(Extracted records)
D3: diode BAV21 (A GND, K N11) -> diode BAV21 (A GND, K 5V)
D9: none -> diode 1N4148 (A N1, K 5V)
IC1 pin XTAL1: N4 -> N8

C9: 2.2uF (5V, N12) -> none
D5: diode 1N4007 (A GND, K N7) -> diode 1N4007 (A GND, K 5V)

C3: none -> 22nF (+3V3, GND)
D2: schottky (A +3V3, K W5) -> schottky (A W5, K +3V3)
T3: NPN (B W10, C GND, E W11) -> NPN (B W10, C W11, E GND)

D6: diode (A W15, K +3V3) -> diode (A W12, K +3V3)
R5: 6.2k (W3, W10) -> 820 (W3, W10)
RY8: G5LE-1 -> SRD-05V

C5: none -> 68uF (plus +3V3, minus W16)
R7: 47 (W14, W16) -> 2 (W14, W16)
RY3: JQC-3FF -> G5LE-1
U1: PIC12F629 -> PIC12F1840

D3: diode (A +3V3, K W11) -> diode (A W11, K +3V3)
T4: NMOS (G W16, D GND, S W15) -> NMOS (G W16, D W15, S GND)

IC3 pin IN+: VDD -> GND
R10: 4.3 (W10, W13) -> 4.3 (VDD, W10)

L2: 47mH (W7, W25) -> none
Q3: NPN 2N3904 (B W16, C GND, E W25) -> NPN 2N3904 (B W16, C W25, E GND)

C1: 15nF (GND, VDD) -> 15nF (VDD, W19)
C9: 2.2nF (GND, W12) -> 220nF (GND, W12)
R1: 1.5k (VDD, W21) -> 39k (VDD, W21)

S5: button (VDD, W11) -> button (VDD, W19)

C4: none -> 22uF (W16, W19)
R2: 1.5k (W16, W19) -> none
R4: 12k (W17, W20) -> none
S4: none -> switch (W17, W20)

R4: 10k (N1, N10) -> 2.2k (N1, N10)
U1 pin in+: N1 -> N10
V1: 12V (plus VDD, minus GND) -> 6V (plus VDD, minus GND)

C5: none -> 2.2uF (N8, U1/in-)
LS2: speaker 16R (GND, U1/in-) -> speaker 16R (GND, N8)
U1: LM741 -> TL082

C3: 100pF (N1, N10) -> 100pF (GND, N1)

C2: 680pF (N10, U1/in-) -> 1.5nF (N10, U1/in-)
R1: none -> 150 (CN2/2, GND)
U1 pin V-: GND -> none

> BRIEF: Tell me how many lines in the entries contain the string "diode", and give nothing besides that number.

> ANSWER AREA: 5